DATA BLOCK →
+++++

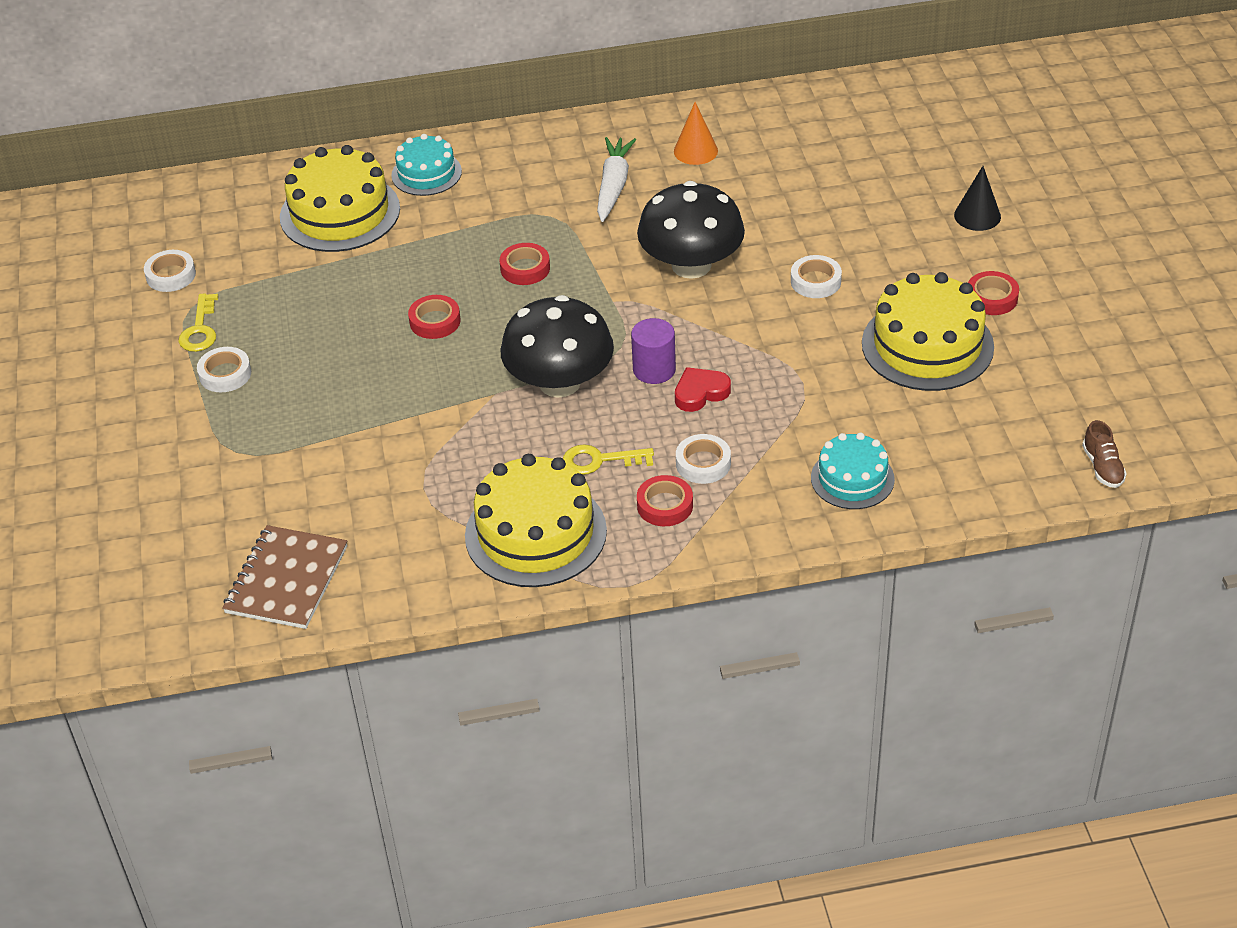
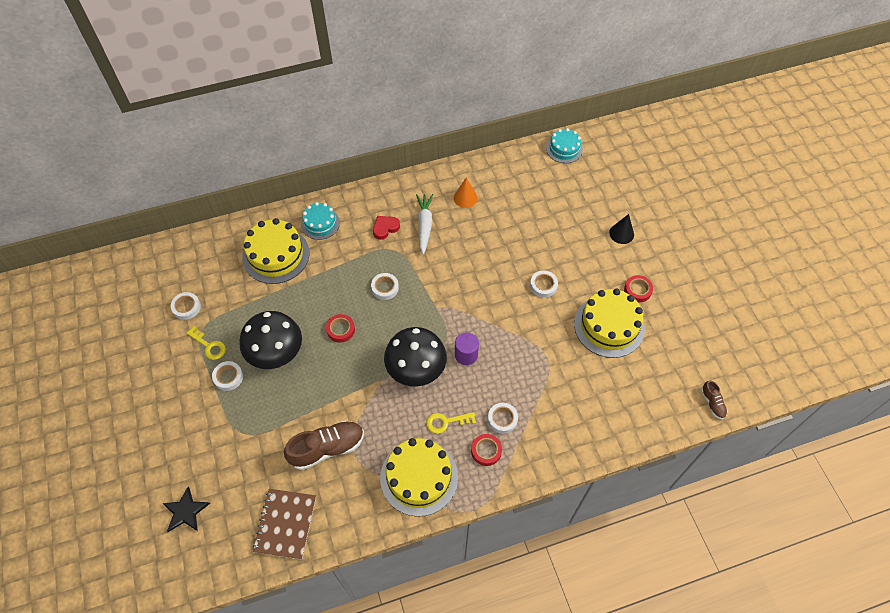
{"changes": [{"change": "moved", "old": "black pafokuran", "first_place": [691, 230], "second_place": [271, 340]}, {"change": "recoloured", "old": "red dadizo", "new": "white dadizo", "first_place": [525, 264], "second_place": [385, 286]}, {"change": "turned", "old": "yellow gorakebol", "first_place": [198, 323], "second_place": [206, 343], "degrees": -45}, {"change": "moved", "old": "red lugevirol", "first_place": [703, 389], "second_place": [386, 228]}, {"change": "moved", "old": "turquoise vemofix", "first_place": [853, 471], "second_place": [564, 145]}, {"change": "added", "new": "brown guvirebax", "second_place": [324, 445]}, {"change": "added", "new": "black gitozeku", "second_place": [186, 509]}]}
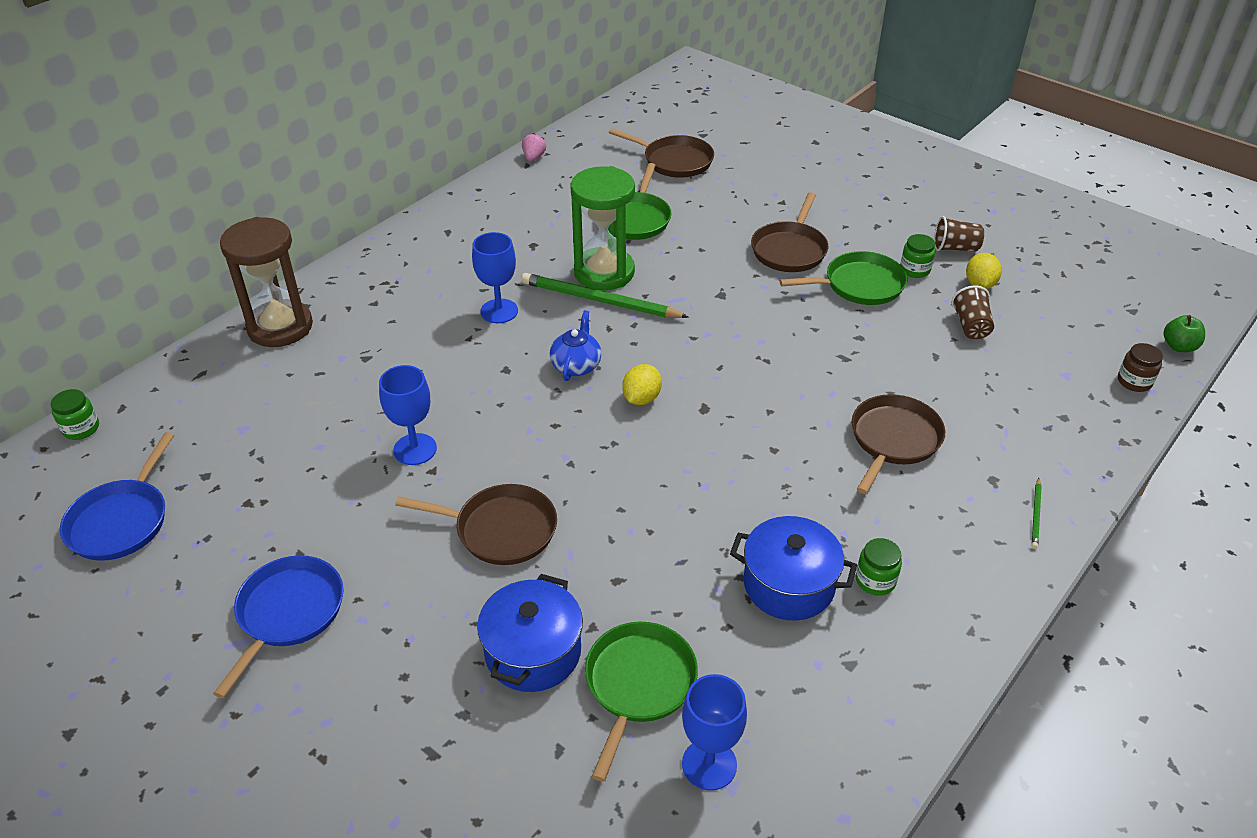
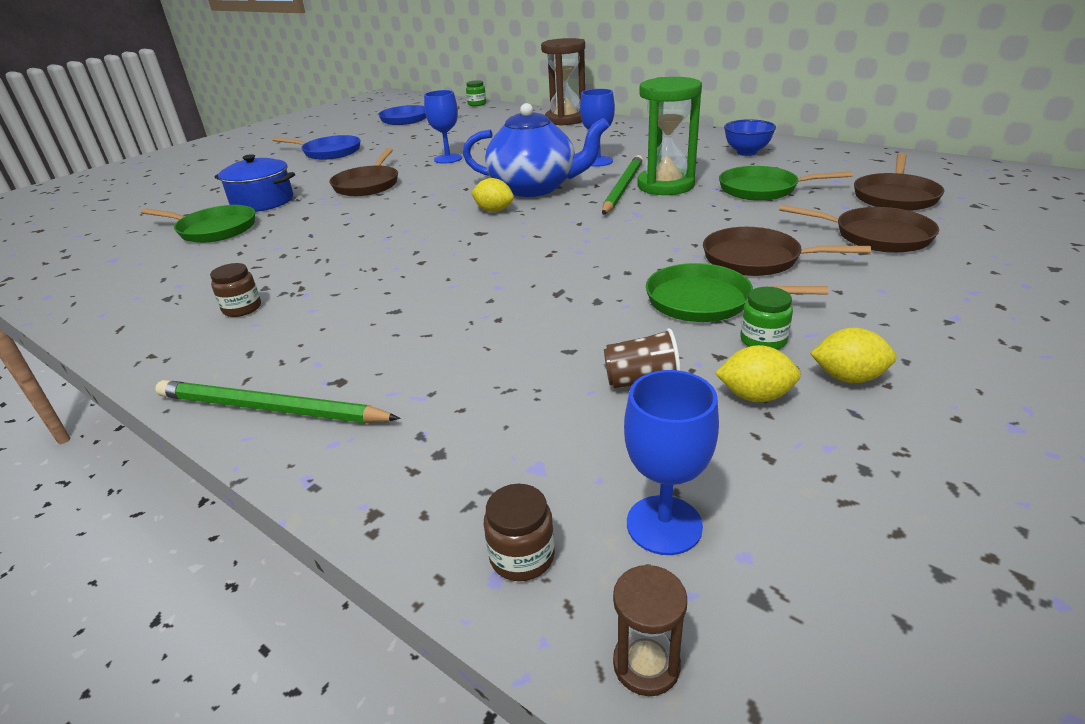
{"changes": [{"change": "removed", "old": "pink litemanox", "first_place": [534, 147]}, {"change": "replaced", "old": "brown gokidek", "new": "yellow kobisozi", "first_place": [959, 234], "second_place": [853, 355]}, {"change": "turned", "old": "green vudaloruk", "first_place": [843, 278], "second_place": [737, 292], "degrees": 120}, {"change": "resized", "old": "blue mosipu", "first_place": [575, 345], "second_place": [536, 150], "factor": 2.08}, {"change": "replaced", "old": "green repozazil", "new": "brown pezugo", "first_place": [1184, 333], "second_place": [650, 630]}, {"change": "moved", "old": "brown vudaloruk", "first_place": [898, 444], "second_place": [859, 229]}, {"change": "resized", "old": "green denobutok", "first_place": [1037, 513], "second_place": [277, 401], "factor": 2.26}, {"change": "removed", "old": "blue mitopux", "first_place": [793, 568]}, {"change": "recoloured", "old": "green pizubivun", "new": "brown pizubivun", "first_place": [879, 567], "second_place": [235, 290]}, {"change": "moved", "old": "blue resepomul", "first_place": [714, 732], "second_place": [671, 462]}, {"change": "added", "new": "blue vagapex", "second_place": [750, 137]}]}
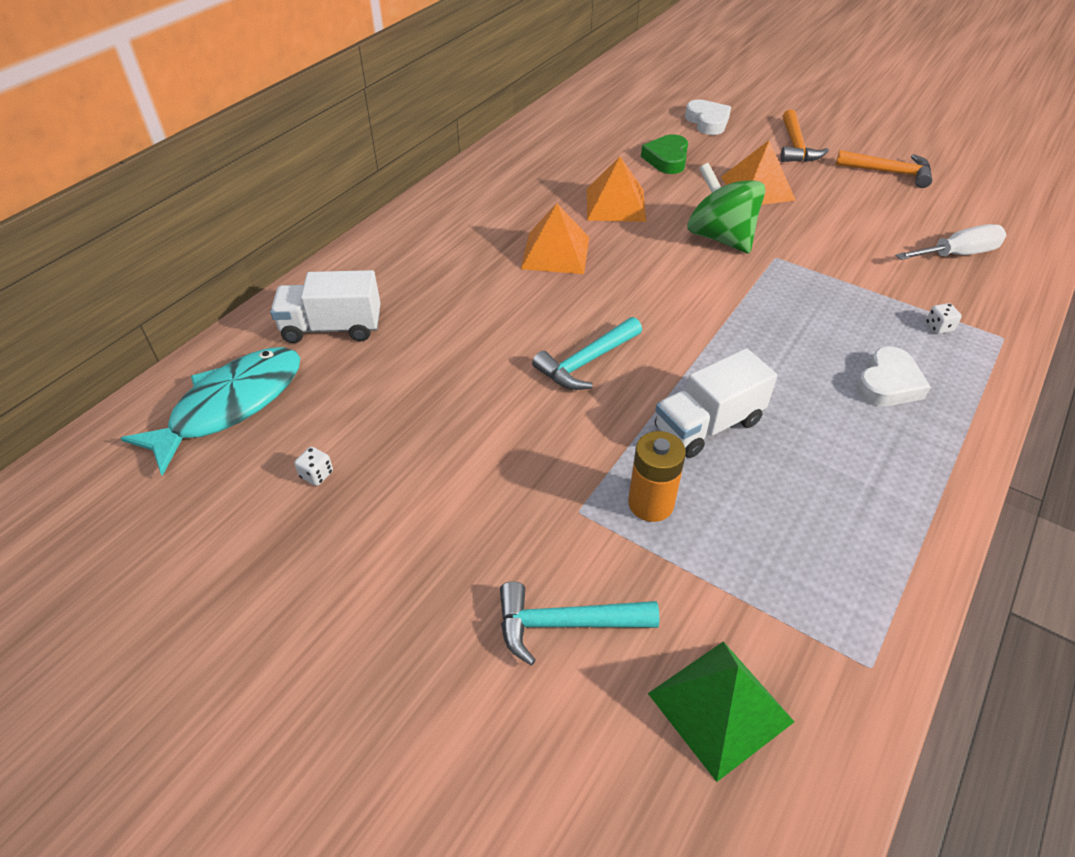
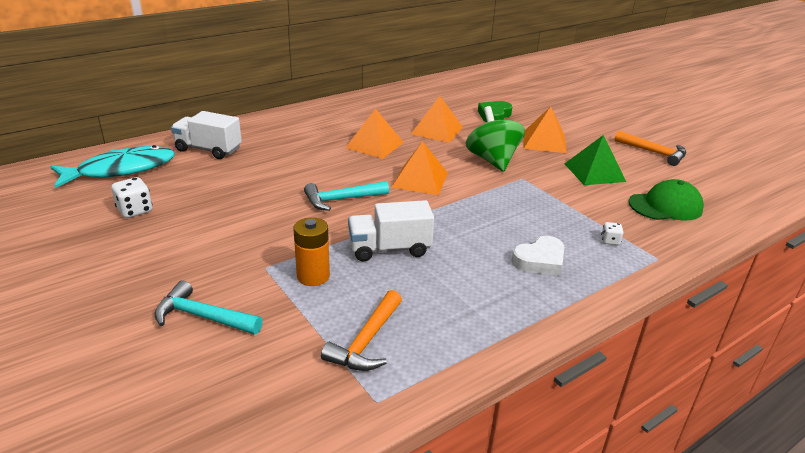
{"changes": [{"change": "removed", "old": "white lugevirol", "first_place": [708, 117]}, {"change": "moved", "old": "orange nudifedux", "first_place": [804, 136], "second_place": [361, 330]}, {"change": "replaced", "old": "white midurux", "new": "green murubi", "first_place": [951, 242], "second_place": [666, 199]}, {"change": "resized", "old": "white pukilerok", "first_place": [313, 466], "second_place": [131, 197], "factor": 1.73}, {"change": "moved", "old": "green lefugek", "first_place": [721, 711], "second_place": [595, 160]}, {"change": "added", "new": "orange lefugek", "second_place": [419, 168]}]}
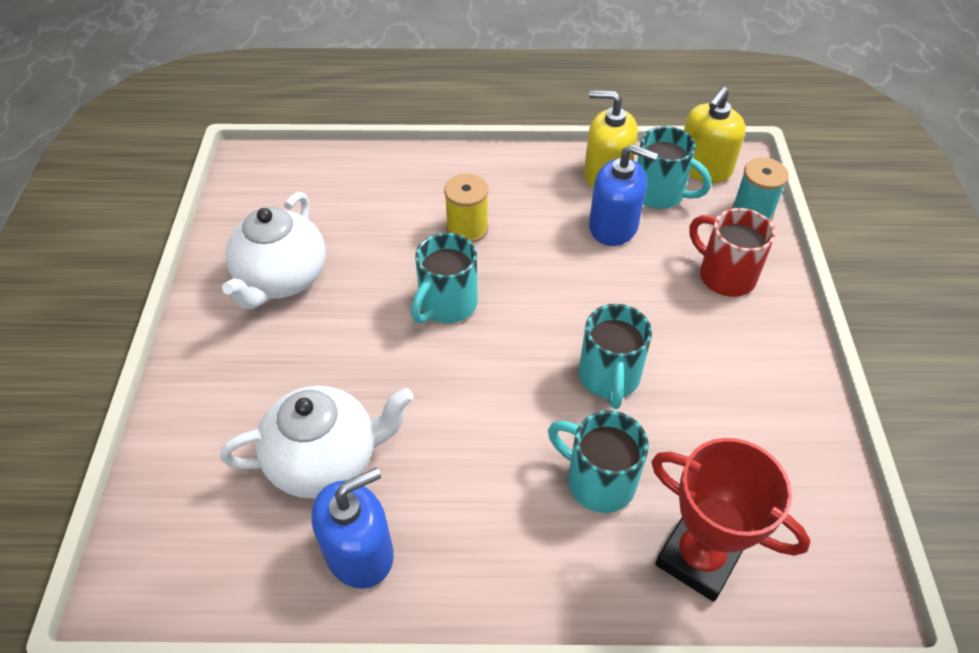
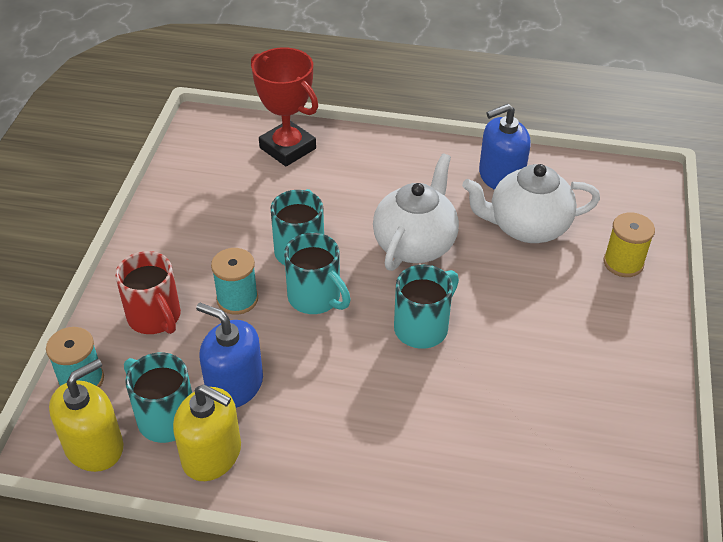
{"changes": [{"change": "moved", "old": "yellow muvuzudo", "first_place": [466, 208], "second_place": [629, 244]}, {"change": "moved", "old": "white mosipu", "first_place": [274, 251], "second_place": [416, 212]}, {"change": "moved", "old": "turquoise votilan", "first_place": [598, 461], "second_place": [317, 273]}, {"change": "added", "new": "turquoise muvuzudo", "second_place": [234, 281]}]}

+++++

THE PROBLEM → Give an exact copy of the data, and omit any pictures it holds.

OUTPUT BELOW →
{"changes": [{"change": "moved", "old": "black pafokuran", "first_place": [691, 230], "second_place": [271, 340]}, {"change": "recoloured", "old": "red dadizo", "new": "white dadizo", "first_place": [525, 264], "second_place": [385, 286]}, {"change": "turned", "old": "yellow gorakebol", "first_place": [198, 323], "second_place": [206, 343], "degrees": -45}, {"change": "moved", "old": "red lugevirol", "first_place": [703, 389], "second_place": [386, 228]}, {"change": "moved", "old": "turquoise vemofix", "first_place": [853, 471], "second_place": [564, 145]}, {"change": "added", "new": "brown guvirebax", "second_place": [324, 445]}, {"change": "added", "new": "black gitozeku", "second_place": [186, 509]}]}
{"changes": [{"change": "removed", "old": "pink litemanox", "first_place": [534, 147]}, {"change": "replaced", "old": "brown gokidek", "new": "yellow kobisozi", "first_place": [959, 234], "second_place": [853, 355]}, {"change": "turned", "old": "green vudaloruk", "first_place": [843, 278], "second_place": [737, 292], "degrees": 120}, {"change": "resized", "old": "blue mosipu", "first_place": [575, 345], "second_place": [536, 150], "factor": 2.08}, {"change": "replaced", "old": "green repozazil", "new": "brown pezugo", "first_place": [1184, 333], "second_place": [650, 630]}, {"change": "moved", "old": "brown vudaloruk", "first_place": [898, 444], "second_place": [859, 229]}, {"change": "resized", "old": "green denobutok", "first_place": [1037, 513], "second_place": [277, 401], "factor": 2.26}, {"change": "removed", "old": "blue mitopux", "first_place": [793, 568]}, {"change": "recoloured", "old": "green pizubivun", "new": "brown pizubivun", "first_place": [879, 567], "second_place": [235, 290]}, {"change": "moved", "old": "blue resepomul", "first_place": [714, 732], "second_place": [671, 462]}, {"change": "added", "new": "blue vagapex", "second_place": [750, 137]}]}
{"changes": [{"change": "removed", "old": "white lugevirol", "first_place": [708, 117]}, {"change": "moved", "old": "orange nudifedux", "first_place": [804, 136], "second_place": [361, 330]}, {"change": "replaced", "old": "white midurux", "new": "green murubi", "first_place": [951, 242], "second_place": [666, 199]}, {"change": "resized", "old": "white pukilerok", "first_place": [313, 466], "second_place": [131, 197], "factor": 1.73}, {"change": "moved", "old": "green lefugek", "first_place": [721, 711], "second_place": [595, 160]}, {"change": "added", "new": "orange lefugek", "second_place": [419, 168]}]}
{"changes": [{"change": "moved", "old": "yellow muvuzudo", "first_place": [466, 208], "second_place": [629, 244]}, {"change": "moved", "old": "white mosipu", "first_place": [274, 251], "second_place": [416, 212]}, {"change": "moved", "old": "turquoise votilan", "first_place": [598, 461], "second_place": [317, 273]}, {"change": "added", "new": "turquoise muvuzudo", "second_place": [234, 281]}]}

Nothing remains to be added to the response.